*** Begin section ***

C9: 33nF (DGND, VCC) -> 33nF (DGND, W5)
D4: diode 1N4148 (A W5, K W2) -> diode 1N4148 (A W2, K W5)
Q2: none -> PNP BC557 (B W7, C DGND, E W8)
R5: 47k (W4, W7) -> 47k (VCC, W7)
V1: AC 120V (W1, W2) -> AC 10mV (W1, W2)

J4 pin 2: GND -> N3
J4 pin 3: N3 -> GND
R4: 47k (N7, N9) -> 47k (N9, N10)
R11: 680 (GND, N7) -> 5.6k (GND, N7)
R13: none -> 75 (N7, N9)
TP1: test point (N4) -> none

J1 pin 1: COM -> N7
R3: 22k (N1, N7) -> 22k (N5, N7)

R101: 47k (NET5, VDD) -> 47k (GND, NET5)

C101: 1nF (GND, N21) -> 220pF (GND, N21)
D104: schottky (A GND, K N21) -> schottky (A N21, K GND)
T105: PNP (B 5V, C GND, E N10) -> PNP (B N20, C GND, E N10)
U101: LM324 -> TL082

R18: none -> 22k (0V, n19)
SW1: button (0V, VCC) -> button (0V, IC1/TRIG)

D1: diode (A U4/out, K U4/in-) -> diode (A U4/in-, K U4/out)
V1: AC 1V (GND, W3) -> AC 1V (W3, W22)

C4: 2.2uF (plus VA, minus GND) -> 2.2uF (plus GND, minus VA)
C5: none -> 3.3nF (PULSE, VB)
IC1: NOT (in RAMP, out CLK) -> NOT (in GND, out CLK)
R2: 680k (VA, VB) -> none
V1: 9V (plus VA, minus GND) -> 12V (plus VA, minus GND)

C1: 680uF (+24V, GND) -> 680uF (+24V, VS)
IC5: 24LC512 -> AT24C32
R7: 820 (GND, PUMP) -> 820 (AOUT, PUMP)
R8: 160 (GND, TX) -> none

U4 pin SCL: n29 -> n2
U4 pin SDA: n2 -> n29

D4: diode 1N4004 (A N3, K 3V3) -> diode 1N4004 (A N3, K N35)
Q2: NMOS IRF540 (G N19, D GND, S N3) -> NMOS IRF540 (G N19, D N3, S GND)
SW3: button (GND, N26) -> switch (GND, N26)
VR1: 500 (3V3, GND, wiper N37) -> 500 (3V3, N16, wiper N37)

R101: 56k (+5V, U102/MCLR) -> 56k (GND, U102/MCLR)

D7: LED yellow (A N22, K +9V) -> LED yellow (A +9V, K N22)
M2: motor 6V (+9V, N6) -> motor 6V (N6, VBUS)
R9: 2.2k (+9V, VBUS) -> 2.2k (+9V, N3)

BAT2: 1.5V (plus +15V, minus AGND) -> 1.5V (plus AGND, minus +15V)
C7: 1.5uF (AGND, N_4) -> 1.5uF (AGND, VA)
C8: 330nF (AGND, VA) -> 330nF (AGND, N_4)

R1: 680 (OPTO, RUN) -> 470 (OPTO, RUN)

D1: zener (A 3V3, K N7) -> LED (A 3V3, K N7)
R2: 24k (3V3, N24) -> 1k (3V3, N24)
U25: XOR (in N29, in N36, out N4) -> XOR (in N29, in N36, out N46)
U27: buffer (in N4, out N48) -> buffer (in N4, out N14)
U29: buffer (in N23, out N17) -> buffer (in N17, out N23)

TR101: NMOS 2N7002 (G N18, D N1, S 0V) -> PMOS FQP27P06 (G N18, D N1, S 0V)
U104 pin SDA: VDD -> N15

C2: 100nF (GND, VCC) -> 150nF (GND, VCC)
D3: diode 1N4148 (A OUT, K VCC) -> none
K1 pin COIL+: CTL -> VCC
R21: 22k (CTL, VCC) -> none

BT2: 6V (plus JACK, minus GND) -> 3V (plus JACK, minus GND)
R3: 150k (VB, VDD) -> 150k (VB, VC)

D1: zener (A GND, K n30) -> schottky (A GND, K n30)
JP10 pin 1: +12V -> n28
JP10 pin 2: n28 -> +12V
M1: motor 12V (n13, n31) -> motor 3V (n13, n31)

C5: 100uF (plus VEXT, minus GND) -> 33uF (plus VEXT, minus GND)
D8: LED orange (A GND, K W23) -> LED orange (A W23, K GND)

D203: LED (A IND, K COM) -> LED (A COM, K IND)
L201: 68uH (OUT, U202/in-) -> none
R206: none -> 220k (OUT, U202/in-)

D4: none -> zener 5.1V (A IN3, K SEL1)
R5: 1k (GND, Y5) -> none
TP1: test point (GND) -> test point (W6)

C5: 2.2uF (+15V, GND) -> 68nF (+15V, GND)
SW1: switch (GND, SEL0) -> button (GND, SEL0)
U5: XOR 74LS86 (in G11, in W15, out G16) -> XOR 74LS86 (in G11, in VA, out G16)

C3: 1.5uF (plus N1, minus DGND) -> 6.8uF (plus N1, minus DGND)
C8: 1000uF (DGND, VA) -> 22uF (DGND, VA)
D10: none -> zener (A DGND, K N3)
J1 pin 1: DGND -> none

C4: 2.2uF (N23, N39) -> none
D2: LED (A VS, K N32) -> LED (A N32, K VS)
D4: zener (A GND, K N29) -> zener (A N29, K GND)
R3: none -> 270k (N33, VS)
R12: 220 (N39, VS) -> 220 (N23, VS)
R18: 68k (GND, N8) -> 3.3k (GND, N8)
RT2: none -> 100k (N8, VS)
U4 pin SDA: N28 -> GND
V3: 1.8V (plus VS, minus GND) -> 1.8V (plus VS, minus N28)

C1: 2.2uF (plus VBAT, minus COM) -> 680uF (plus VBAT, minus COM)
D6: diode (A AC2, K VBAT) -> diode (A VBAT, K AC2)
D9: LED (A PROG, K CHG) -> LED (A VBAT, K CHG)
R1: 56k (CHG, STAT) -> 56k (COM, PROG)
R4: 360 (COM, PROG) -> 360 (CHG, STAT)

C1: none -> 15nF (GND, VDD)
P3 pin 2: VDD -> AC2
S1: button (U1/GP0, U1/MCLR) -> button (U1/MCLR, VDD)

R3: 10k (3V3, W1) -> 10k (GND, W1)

*** End section ***

• [WHAT THE TASK ASKS]
Which lines run from the one holding "R1: 56k (CHG, STAT) -> 56k (COM, PROG)" through the end of the data? Write them out exactly, ends included, and add nothing.

• [OUTPUT FOR THIS EXERCISE]
R1: 56k (CHG, STAT) -> 56k (COM, PROG)
R4: 360 (COM, PROG) -> 360 (CHG, STAT)

C1: none -> 15nF (GND, VDD)
P3 pin 2: VDD -> AC2
S1: button (U1/GP0, U1/MCLR) -> button (U1/MCLR, VDD)

R3: 10k (3V3, W1) -> 10k (GND, W1)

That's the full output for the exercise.